- [Task to complete] In how many lines of the data does the word "strawberry" appear? Give the number by itself.

- [Given records]
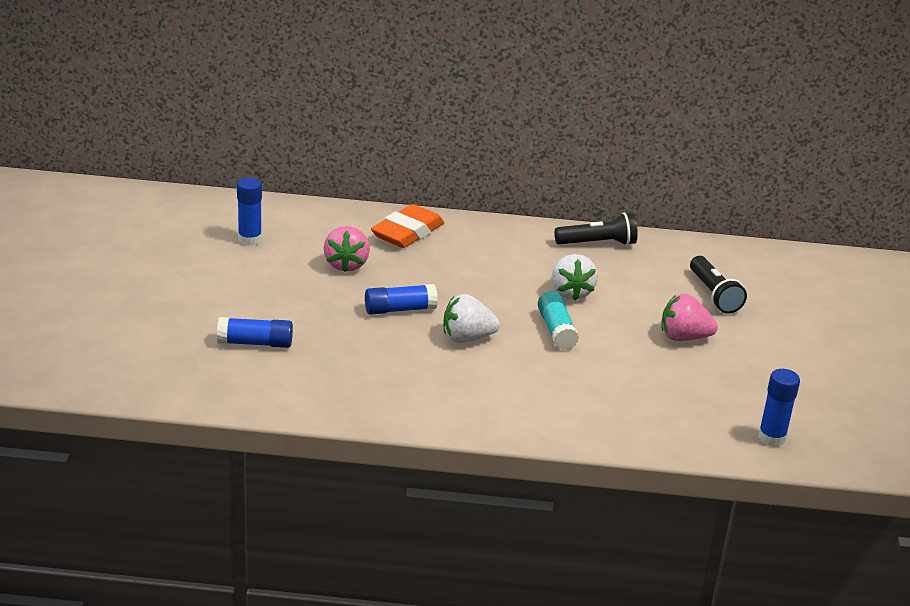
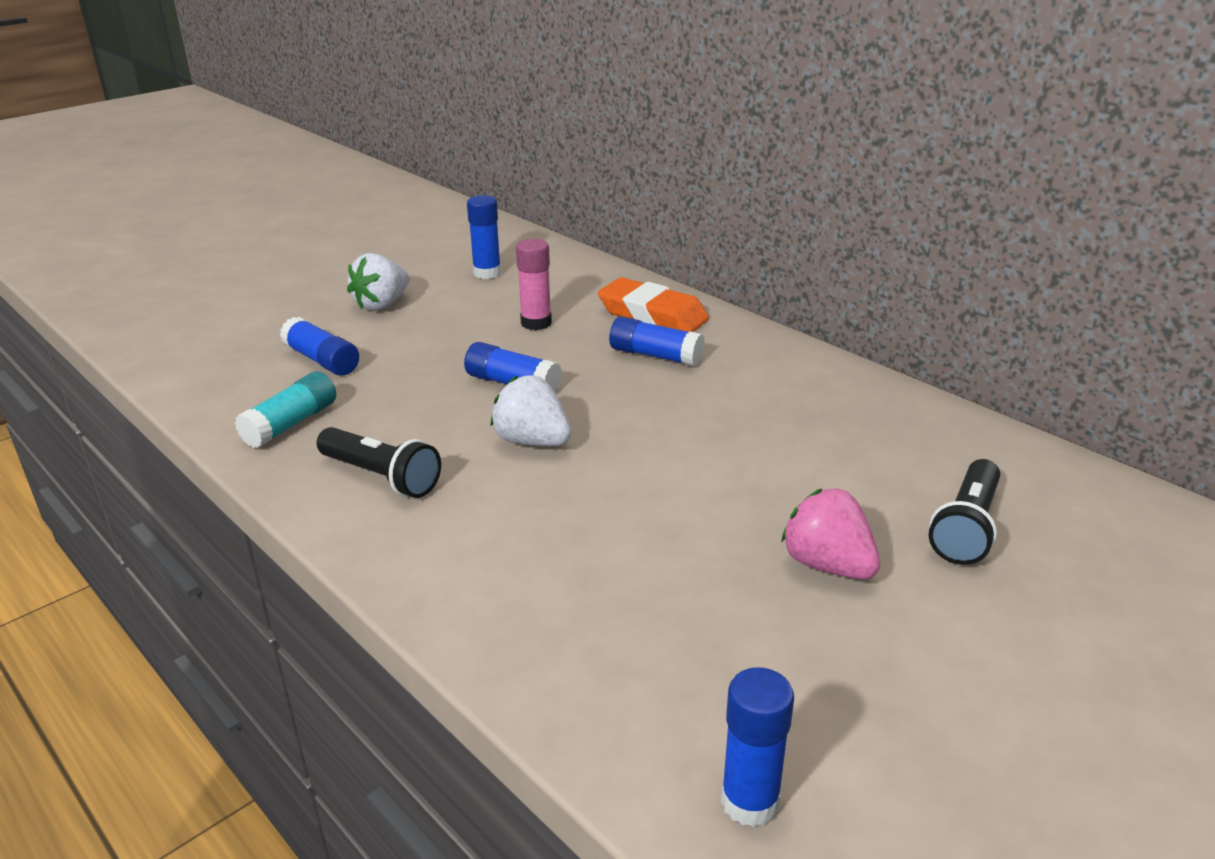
camera: 45 degrees right, 0 degrees up
pink strawberry [324,226,370,272] -> pink glue stick [516,239,552,330]
orange eraser [371,204,444,248] -> orange eraser turned 45 degrees clockwise [598,277,709,332]
turquoise glue stick [538,291,579,350] -> turquoise glue stick moved to [235,371,336,448]
white strawberry [551,254,598,301] -> white strawberry moved to [347,253,410,311]
black flashlight [555,213,638,246] -> black flashlight moved to [317,427,441,498]
none -> blue glue stick [609,316,705,366]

- [Problem solution] 2